Extracted information START

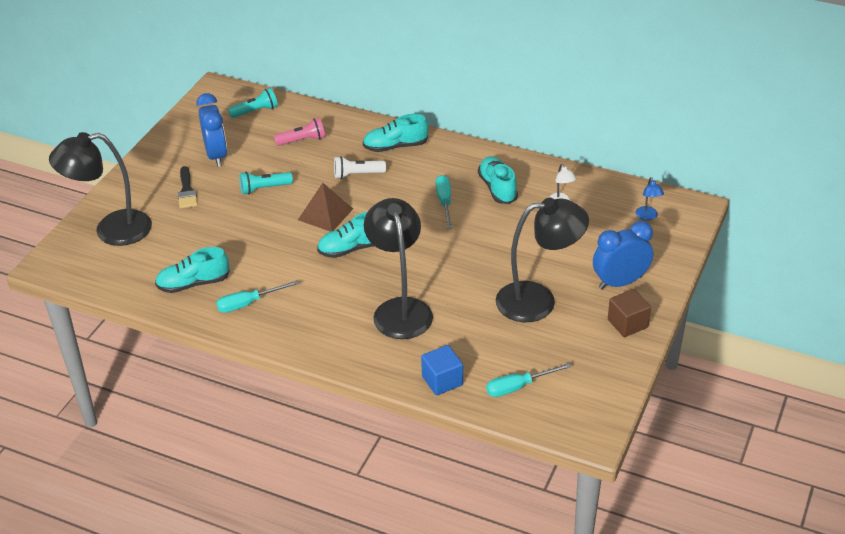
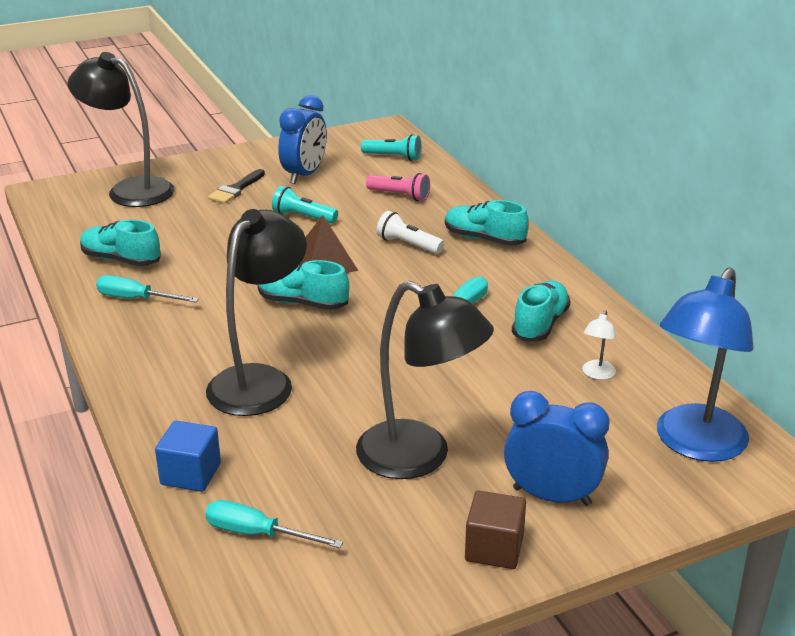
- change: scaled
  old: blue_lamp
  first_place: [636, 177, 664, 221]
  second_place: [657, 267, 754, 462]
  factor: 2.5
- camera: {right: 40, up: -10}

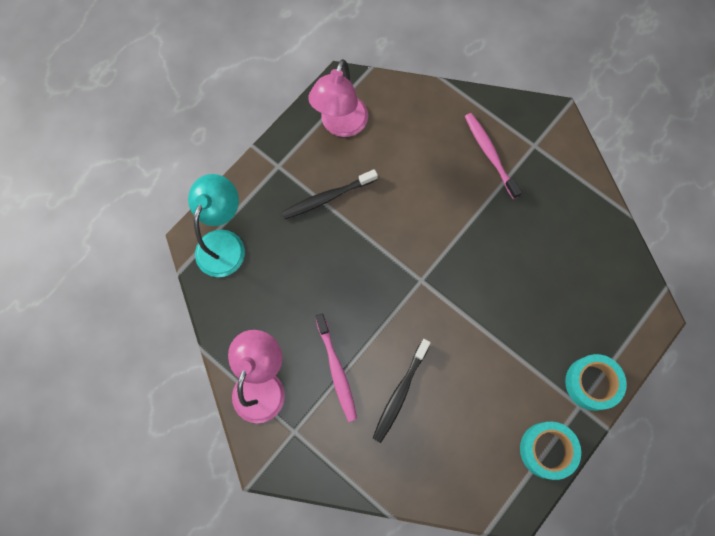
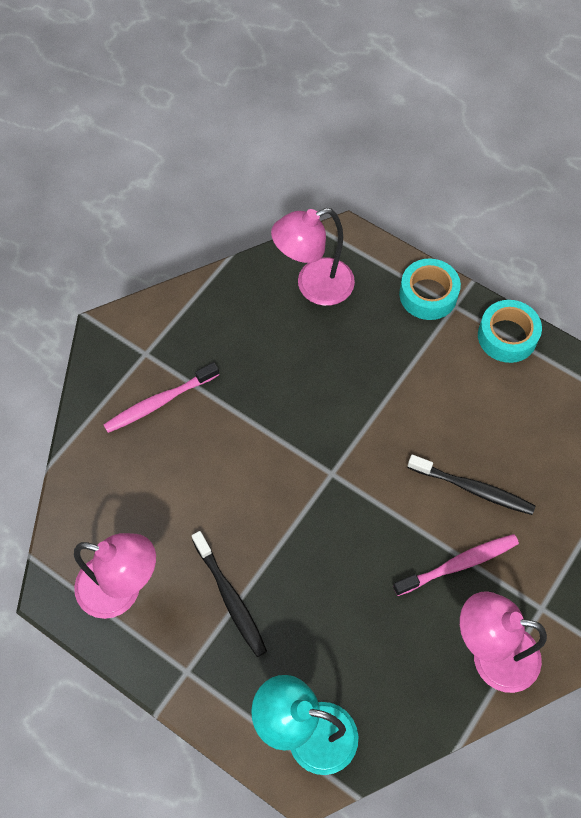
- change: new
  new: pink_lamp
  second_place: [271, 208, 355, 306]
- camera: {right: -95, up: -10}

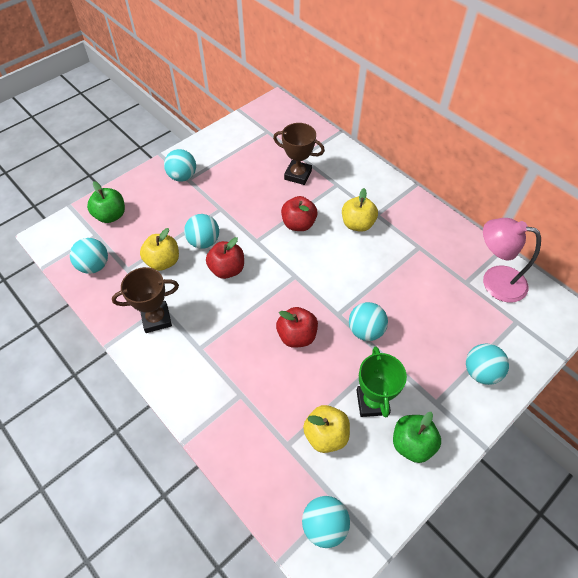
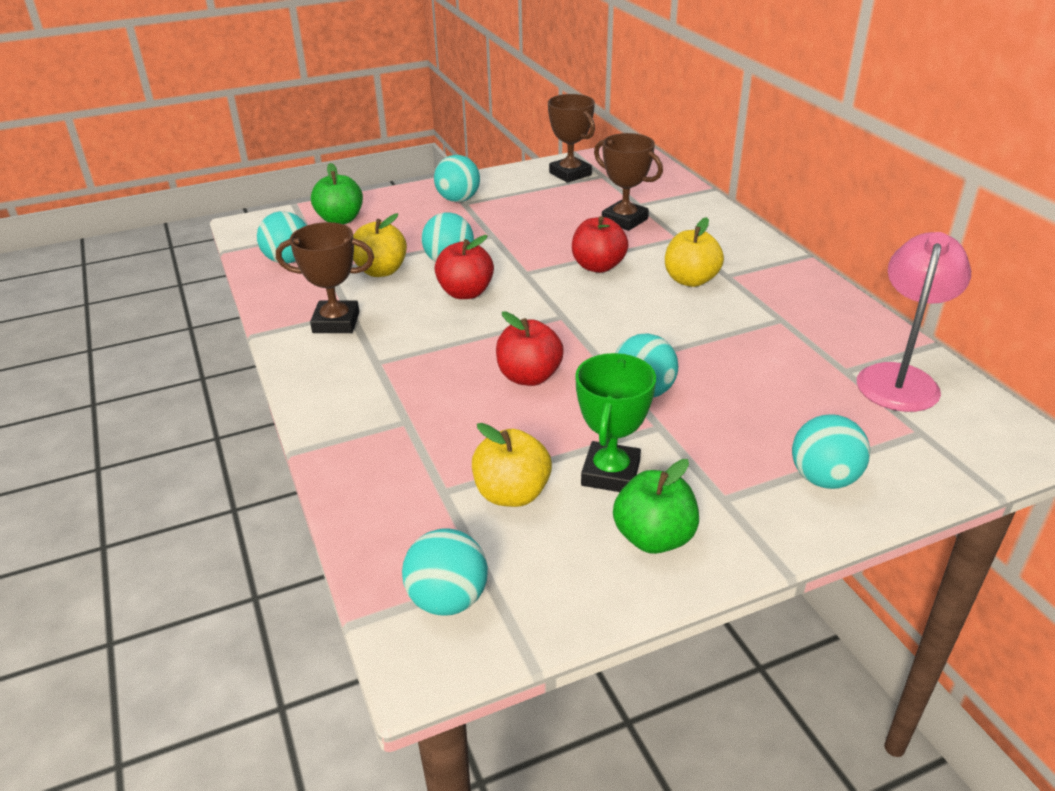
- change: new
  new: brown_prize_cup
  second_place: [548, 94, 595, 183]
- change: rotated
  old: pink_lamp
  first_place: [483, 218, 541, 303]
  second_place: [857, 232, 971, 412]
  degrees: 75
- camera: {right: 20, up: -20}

Extracted information END
Extracted information START

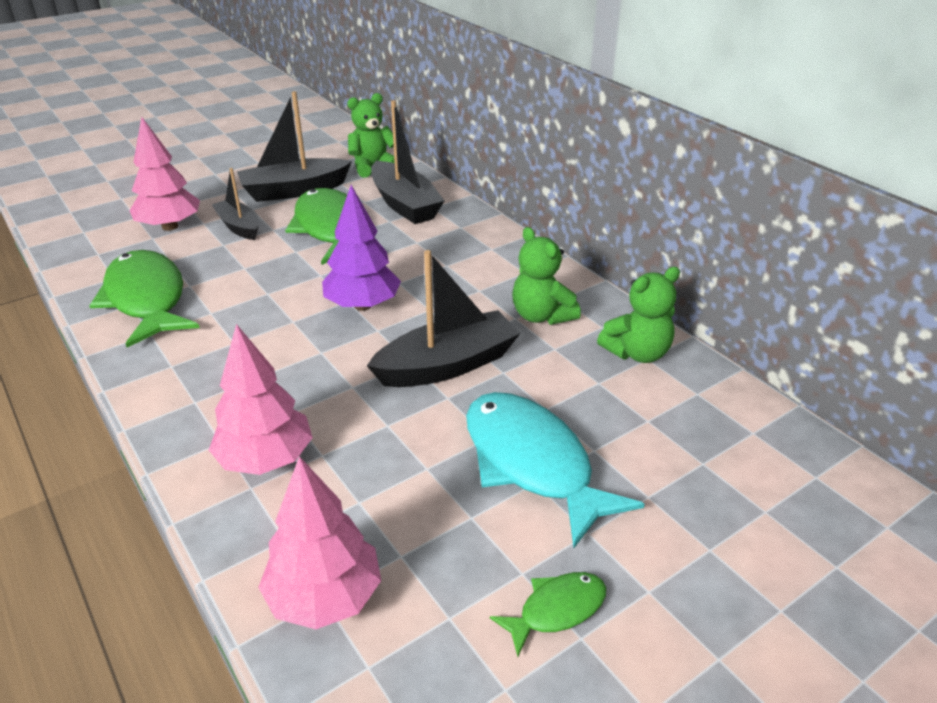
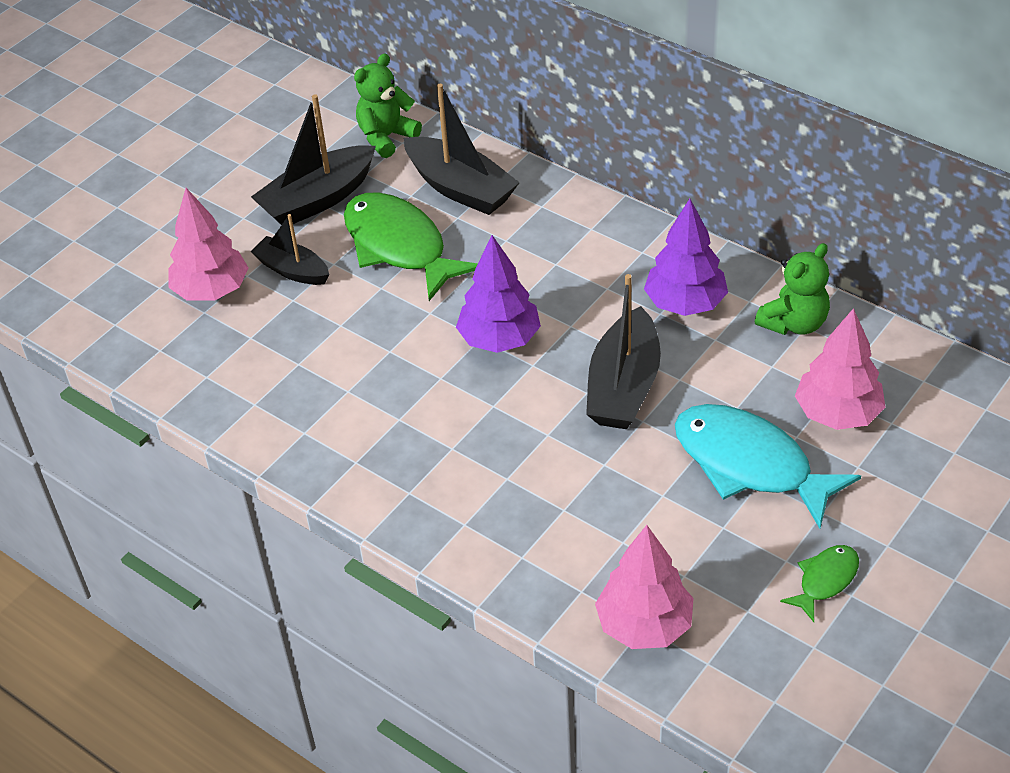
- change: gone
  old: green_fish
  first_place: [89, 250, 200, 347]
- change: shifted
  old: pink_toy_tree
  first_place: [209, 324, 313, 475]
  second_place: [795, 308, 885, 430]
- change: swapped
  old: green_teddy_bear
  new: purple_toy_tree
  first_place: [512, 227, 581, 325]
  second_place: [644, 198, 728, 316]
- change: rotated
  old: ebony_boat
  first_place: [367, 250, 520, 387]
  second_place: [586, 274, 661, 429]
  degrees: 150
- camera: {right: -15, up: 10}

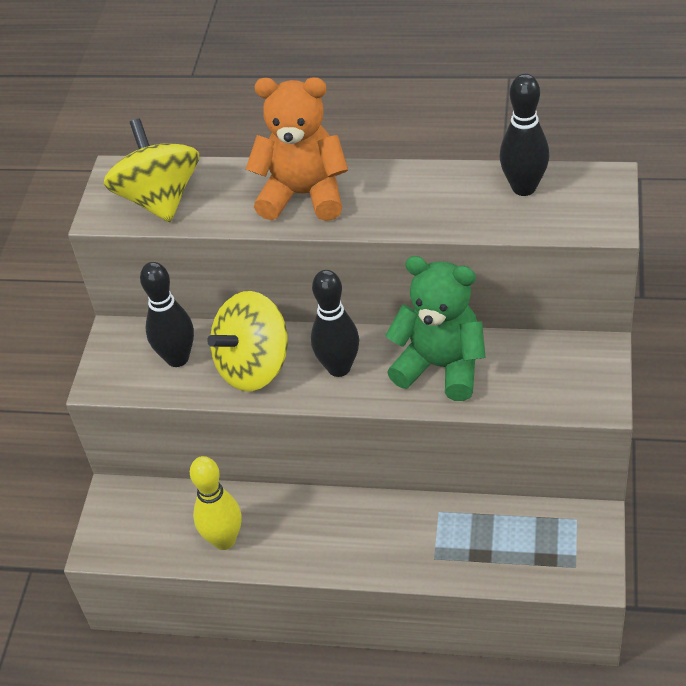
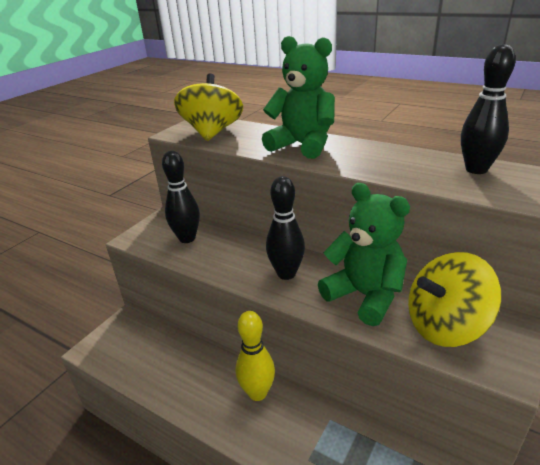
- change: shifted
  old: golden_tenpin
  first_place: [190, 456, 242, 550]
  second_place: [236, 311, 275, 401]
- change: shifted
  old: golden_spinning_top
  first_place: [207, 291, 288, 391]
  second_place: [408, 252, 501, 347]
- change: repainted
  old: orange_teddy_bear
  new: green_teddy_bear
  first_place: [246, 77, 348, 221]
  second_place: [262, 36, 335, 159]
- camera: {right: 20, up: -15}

Extracted information END

§ **Work order**:
Using the entries above, extract exactly the lines from the one that contains "old: pink_toy_tree" through the one that contains "second_place: [408, 252, 501, 347]". Do not carry over any pictures.

§ **Solution to this problem**:
  old: pink_toy_tree
  first_place: [209, 324, 313, 475]
  second_place: [795, 308, 885, 430]
- change: swapped
  old: green_teddy_bear
  new: purple_toy_tree
  first_place: [512, 227, 581, 325]
  second_place: [644, 198, 728, 316]
- change: rotated
  old: ebony_boat
  first_place: [367, 250, 520, 387]
  second_place: [586, 274, 661, 429]
  degrees: 150
- camera: {right: -15, up: 10}

- change: shifted
  old: golden_tenpin
  first_place: [190, 456, 242, 550]
  second_place: [236, 311, 275, 401]
- change: shifted
  old: golden_spinning_top
  first_place: [207, 291, 288, 391]
  second_place: [408, 252, 501, 347]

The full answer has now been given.